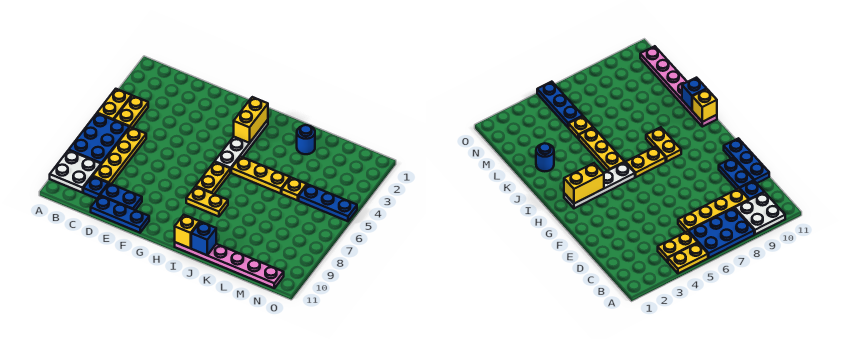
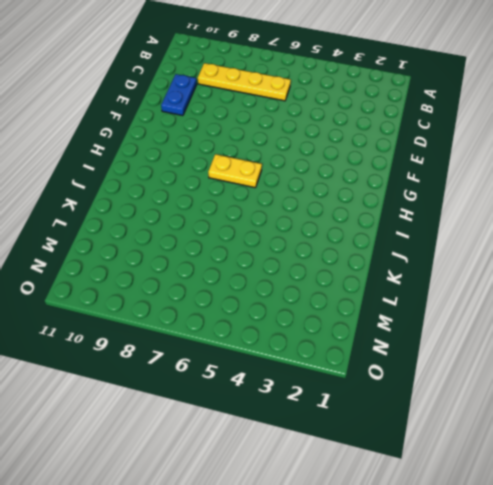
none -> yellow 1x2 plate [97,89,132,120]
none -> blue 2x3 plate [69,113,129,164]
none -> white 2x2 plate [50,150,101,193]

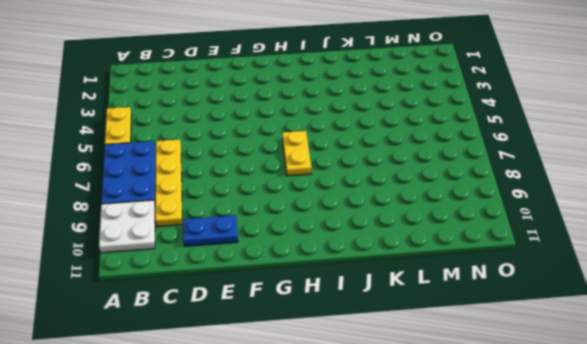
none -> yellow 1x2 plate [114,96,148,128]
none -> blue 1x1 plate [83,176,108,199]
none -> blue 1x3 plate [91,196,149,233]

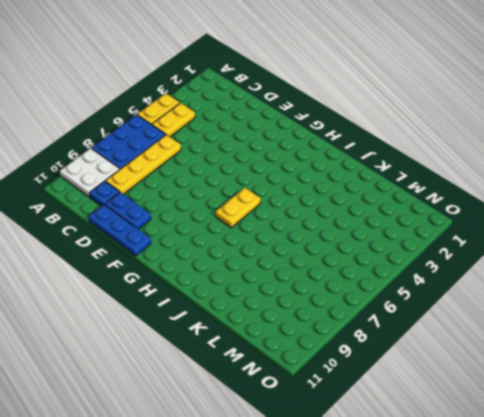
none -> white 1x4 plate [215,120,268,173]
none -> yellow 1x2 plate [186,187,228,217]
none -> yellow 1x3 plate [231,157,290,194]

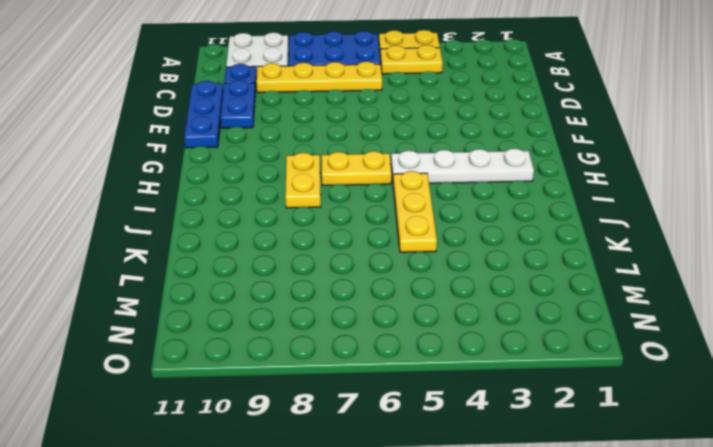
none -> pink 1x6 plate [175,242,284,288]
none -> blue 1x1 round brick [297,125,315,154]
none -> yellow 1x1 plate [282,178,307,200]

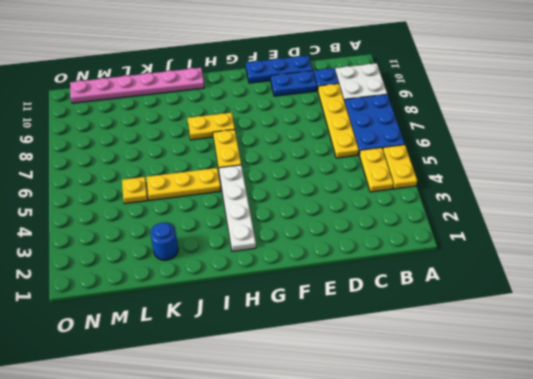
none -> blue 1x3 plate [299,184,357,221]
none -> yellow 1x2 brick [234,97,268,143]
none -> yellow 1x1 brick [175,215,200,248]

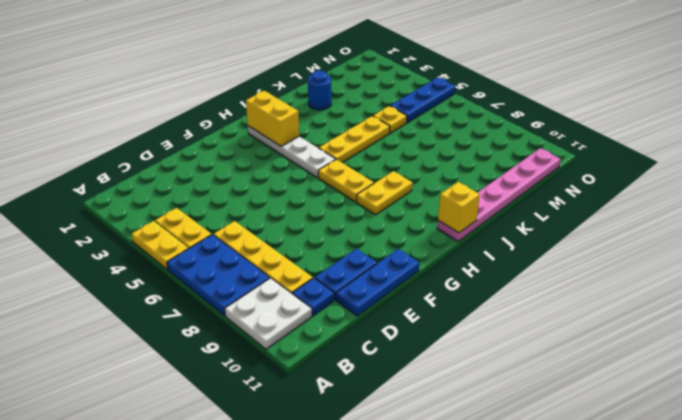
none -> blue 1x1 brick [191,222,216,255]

· · ·

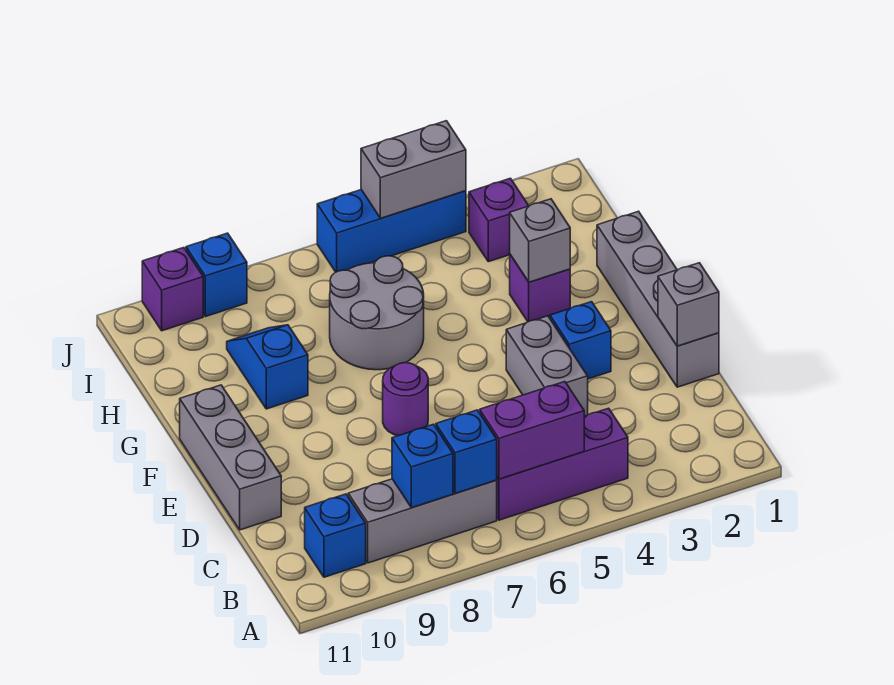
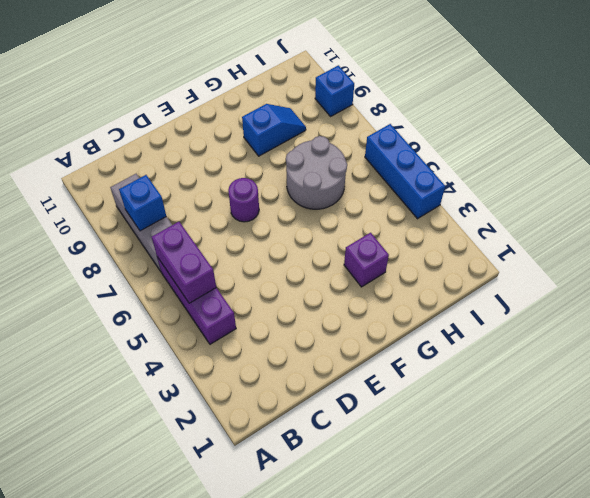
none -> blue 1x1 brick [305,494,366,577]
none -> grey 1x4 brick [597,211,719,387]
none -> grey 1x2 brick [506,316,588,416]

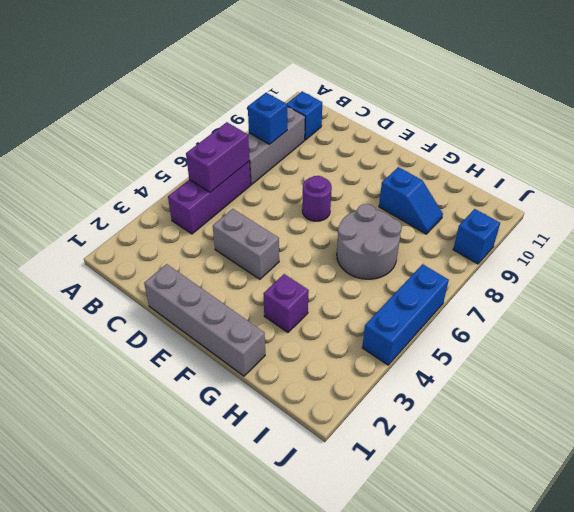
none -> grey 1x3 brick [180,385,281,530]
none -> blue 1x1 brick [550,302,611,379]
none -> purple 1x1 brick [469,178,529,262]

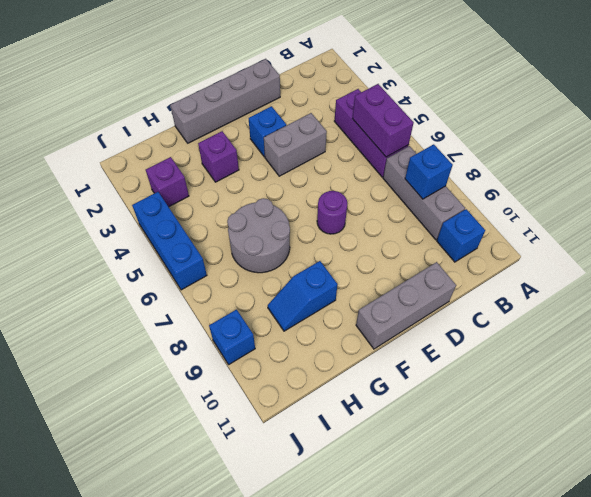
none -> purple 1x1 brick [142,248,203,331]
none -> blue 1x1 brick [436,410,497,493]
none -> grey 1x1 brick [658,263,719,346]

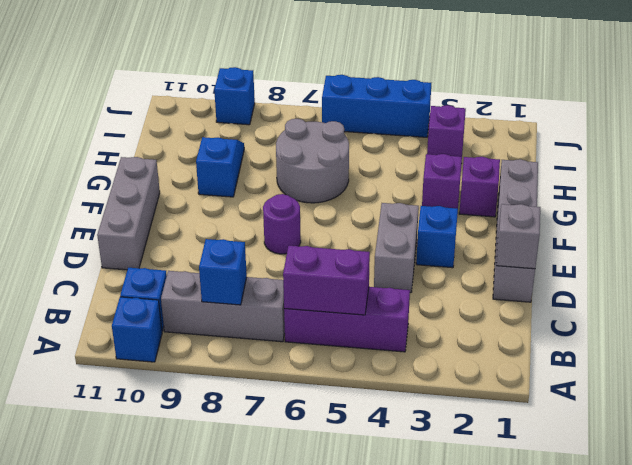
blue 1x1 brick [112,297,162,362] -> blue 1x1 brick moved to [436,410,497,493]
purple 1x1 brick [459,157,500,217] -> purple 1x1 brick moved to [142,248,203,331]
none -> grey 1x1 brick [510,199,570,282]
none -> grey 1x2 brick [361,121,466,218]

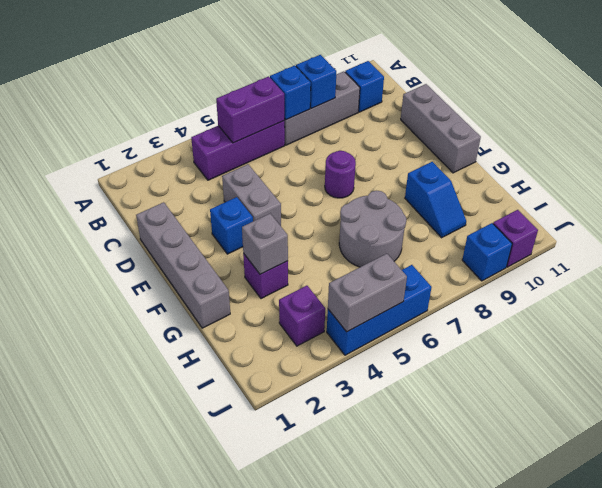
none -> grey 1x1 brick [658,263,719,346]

· · ·

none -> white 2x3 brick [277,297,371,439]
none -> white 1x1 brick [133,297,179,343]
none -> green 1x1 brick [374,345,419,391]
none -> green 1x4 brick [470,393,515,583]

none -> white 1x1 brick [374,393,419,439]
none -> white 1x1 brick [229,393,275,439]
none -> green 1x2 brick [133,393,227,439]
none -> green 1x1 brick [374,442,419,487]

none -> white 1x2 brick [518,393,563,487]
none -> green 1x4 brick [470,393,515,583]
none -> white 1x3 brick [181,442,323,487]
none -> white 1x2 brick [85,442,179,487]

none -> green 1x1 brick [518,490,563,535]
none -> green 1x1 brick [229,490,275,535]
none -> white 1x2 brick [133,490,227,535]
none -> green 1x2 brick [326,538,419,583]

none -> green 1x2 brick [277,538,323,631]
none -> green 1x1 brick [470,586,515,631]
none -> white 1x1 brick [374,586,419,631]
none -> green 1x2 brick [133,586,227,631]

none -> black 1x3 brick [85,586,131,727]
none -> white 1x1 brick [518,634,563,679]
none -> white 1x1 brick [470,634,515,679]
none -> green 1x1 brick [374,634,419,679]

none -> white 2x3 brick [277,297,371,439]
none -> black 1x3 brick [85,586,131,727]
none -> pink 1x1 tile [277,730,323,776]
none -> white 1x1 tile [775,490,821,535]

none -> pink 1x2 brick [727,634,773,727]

· · ·

Within the material above, output exactly the lines from the one with "none -> green 1x1 brick [518,490,563,535]" through the one with "none -> pink 1x2 brick [727,634,773,727]", end lines included, and nothing besides.

none -> green 1x1 brick [518,490,563,535]
none -> green 1x1 brick [229,490,275,535]
none -> white 1x2 brick [133,490,227,535]
none -> green 1x2 brick [326,538,419,583]

none -> green 1x2 brick [277,538,323,631]
none -> green 1x1 brick [470,586,515,631]
none -> white 1x1 brick [374,586,419,631]
none -> green 1x2 brick [133,586,227,631]

none -> black 1x3 brick [85,586,131,727]
none -> white 1x1 brick [518,634,563,679]
none -> white 1x1 brick [470,634,515,679]
none -> green 1x1 brick [374,634,419,679]

none -> white 2x3 brick [277,297,371,439]
none -> black 1x3 brick [85,586,131,727]
none -> pink 1x1 tile [277,730,323,776]
none -> white 1x1 tile [775,490,821,535]

none -> pink 1x2 brick [727,634,773,727]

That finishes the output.